Whenever a line of the entries below holds the string "none", copy that line and return it.
****************
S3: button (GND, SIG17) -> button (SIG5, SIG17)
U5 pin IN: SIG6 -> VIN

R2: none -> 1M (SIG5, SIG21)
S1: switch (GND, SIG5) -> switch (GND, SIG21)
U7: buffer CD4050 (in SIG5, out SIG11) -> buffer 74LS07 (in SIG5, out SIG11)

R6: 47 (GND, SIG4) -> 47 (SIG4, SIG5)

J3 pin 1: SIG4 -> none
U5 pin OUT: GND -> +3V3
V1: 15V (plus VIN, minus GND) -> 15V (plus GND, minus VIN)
****************
:: Response ::
R2: none -> 1M (SIG5, SIG21)
J3 pin 1: SIG4 -> none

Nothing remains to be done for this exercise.